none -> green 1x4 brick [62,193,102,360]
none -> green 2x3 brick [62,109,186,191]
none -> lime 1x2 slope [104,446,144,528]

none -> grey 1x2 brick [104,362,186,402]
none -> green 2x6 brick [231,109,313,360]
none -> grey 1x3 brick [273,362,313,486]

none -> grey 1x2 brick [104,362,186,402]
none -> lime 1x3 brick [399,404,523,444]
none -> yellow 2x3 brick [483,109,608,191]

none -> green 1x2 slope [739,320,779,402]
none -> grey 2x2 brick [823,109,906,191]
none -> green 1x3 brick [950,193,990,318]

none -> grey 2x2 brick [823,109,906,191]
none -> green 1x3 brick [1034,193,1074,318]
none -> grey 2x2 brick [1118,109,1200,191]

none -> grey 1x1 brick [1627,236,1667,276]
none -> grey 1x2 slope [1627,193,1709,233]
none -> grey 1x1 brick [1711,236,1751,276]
•••••
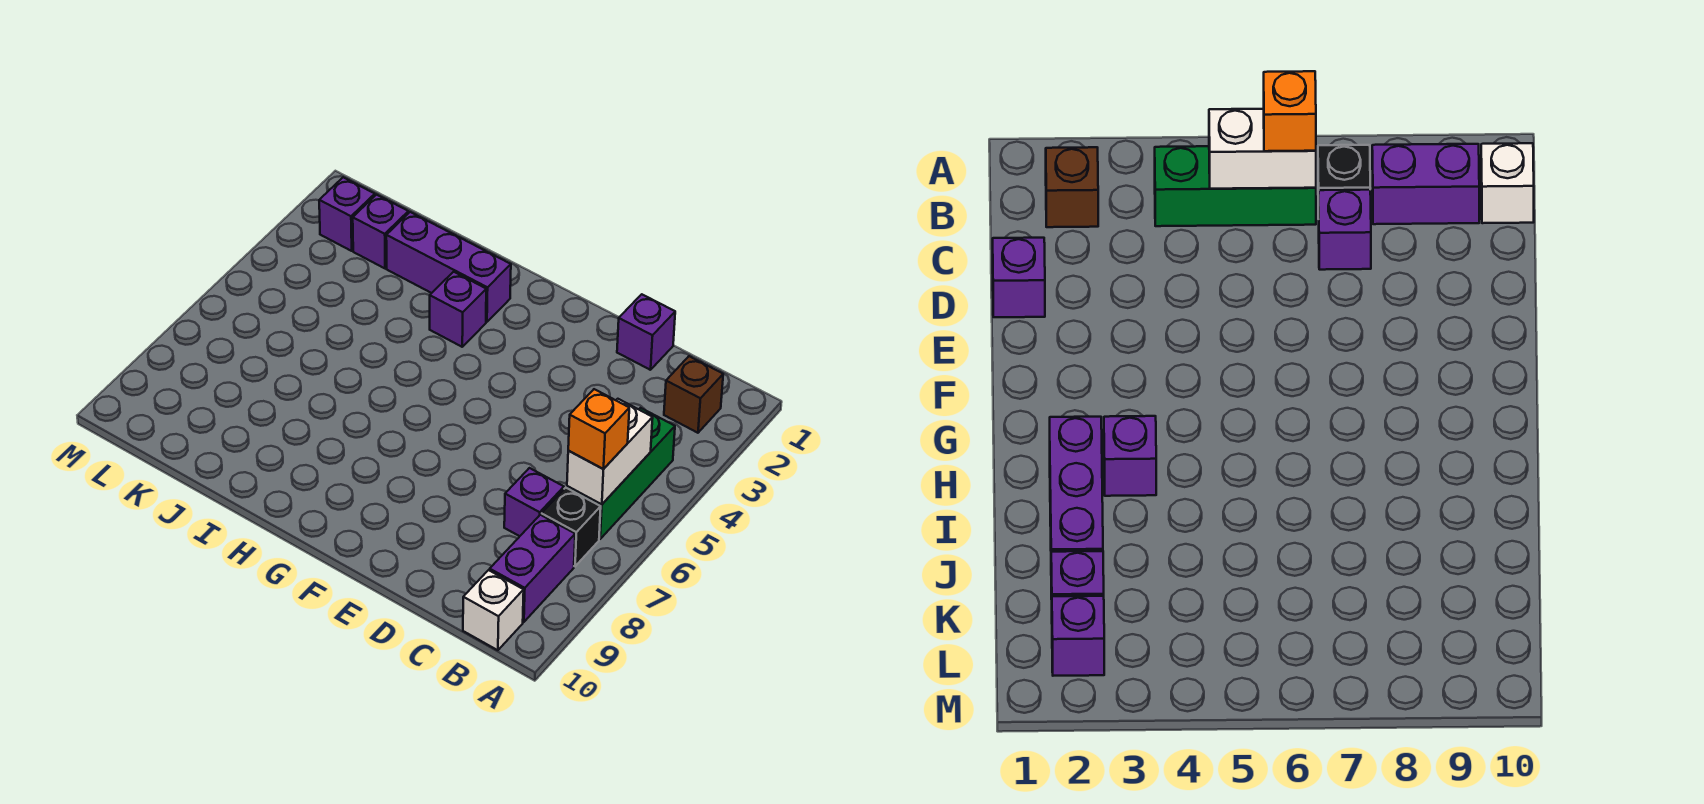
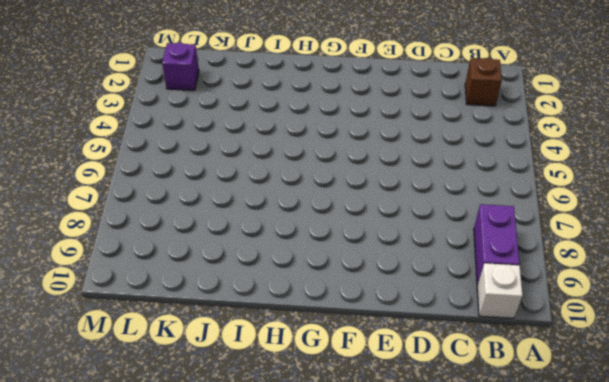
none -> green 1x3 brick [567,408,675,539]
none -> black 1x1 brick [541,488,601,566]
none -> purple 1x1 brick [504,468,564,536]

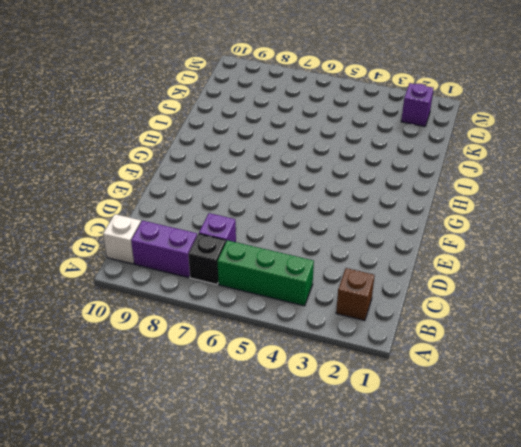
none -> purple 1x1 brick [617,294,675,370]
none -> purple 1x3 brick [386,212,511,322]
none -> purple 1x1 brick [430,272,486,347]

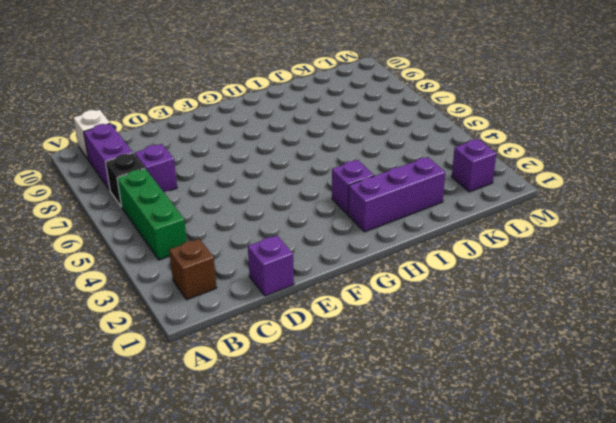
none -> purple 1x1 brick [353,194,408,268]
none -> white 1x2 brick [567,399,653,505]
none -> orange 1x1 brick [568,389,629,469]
•••••
WHAT YOU HAVE TO DO:
Retype exactly the lines above, from the one with "none -> green 1x4 brick [62,193,102,360]" through the one with "none -> green 1x3 brick [950,193,990,318]", inclusive.

RESPONSE TO THIS TASK:
none -> green 1x4 brick [62,193,102,360]
none -> green 2x3 brick [62,109,186,191]
none -> lime 1x2 slope [104,446,144,528]

none -> grey 1x2 brick [104,362,186,402]
none -> green 2x6 brick [231,109,313,360]
none -> grey 1x3 brick [273,362,313,486]

none -> grey 1x2 brick [104,362,186,402]
none -> lime 1x3 brick [399,404,523,444]
none -> yellow 2x3 brick [483,109,608,191]

none -> green 1x2 slope [739,320,779,402]
none -> grey 2x2 brick [823,109,906,191]
none -> green 1x3 brick [950,193,990,318]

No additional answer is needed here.